Extracted entries section start

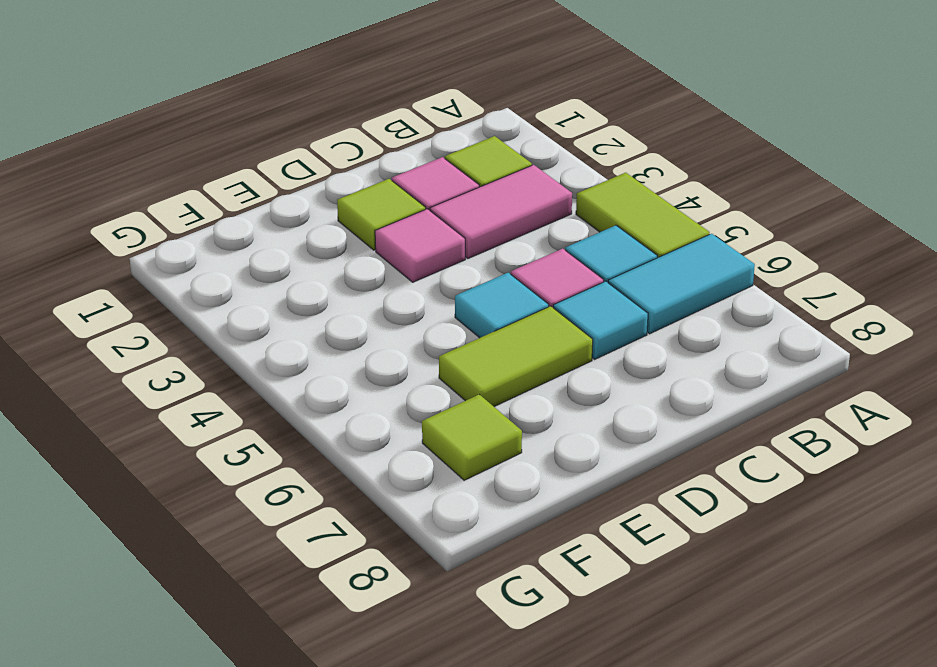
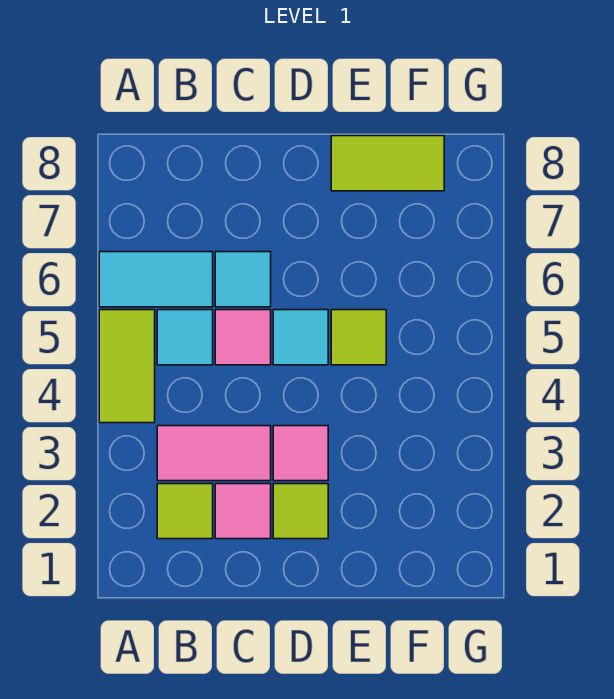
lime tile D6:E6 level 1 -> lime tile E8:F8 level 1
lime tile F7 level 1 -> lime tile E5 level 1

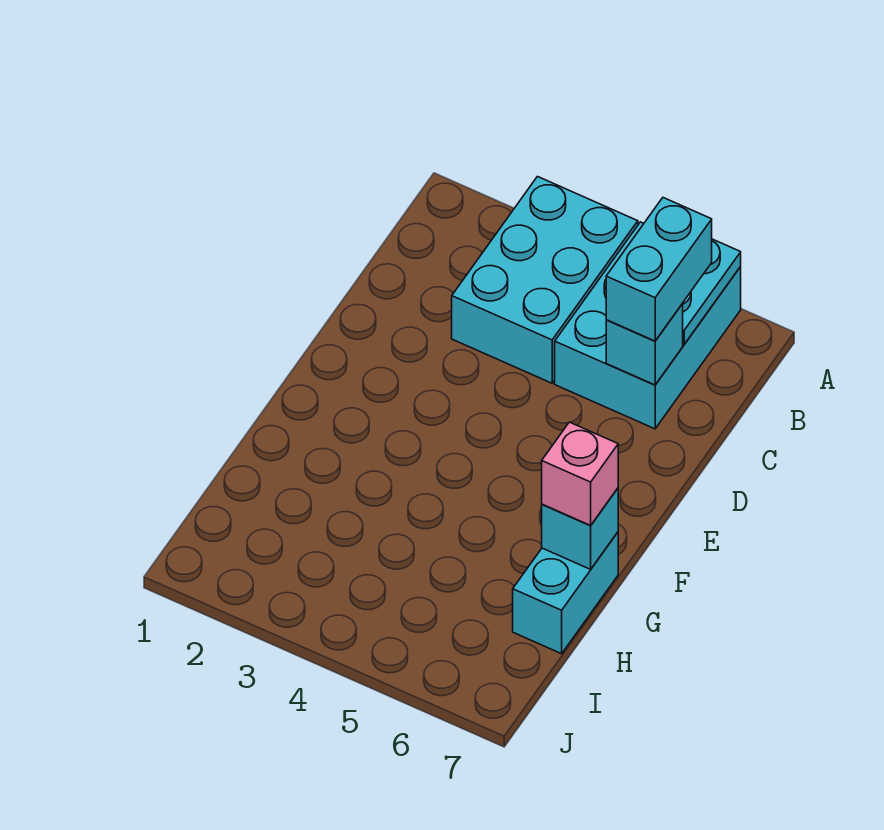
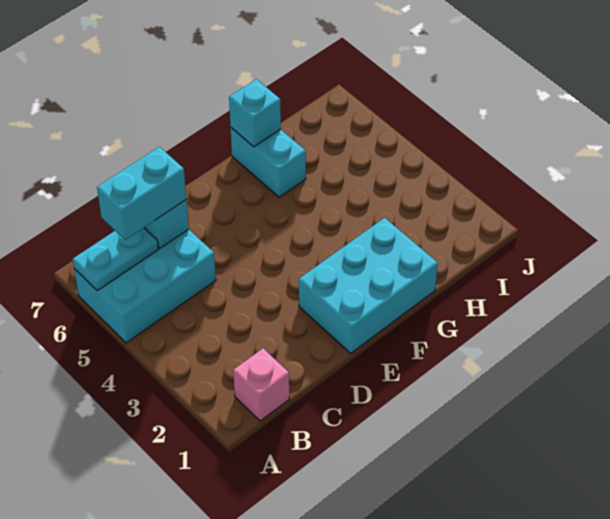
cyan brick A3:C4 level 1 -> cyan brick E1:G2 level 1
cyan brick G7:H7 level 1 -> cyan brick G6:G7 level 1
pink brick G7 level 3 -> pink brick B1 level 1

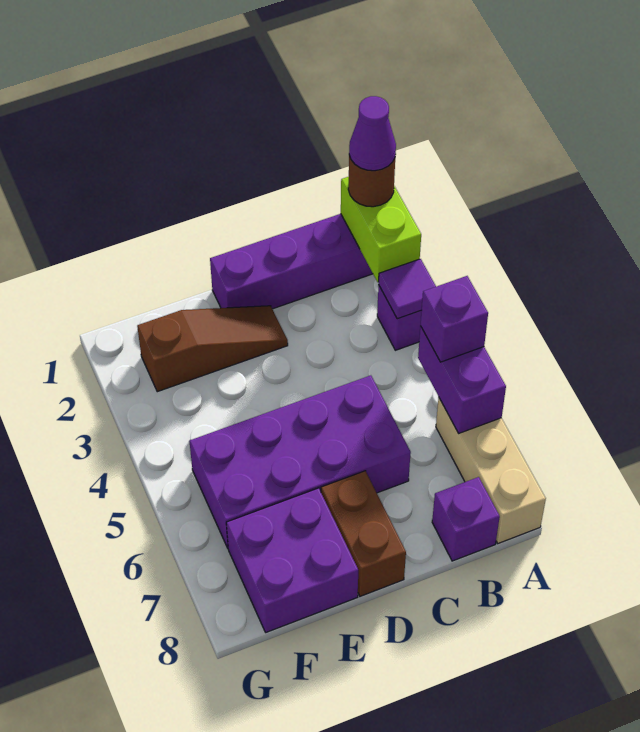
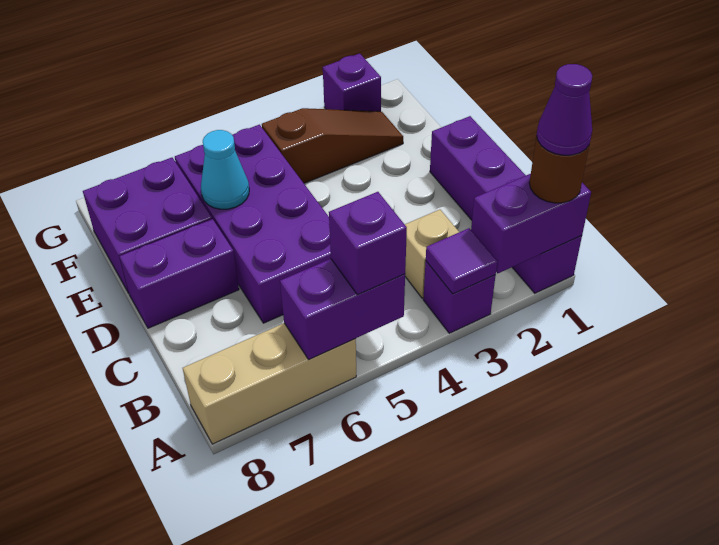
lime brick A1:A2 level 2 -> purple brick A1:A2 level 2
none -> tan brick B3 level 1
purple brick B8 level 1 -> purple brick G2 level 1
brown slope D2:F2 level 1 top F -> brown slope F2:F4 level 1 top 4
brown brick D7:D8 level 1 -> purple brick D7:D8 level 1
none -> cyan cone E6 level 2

Extracted entries section end

> Task goal: If a picture sits between the line containing "cyan brick G7:H7" and the line containing "brown brick D7:D8", leave it out, and return the lines of that range above exactly, both ends included.

> Answer for this exercise:
cyan brick G7:H7 level 1 -> cyan brick G6:G7 level 1
pink brick G7 level 3 -> pink brick B1 level 1

lime brick A1:A2 level 2 -> purple brick A1:A2 level 2
none -> tan brick B3 level 1
purple brick B8 level 1 -> purple brick G2 level 1
brown slope D2:F2 level 1 top F -> brown slope F2:F4 level 1 top 4
brown brick D7:D8 level 1 -> purple brick D7:D8 level 1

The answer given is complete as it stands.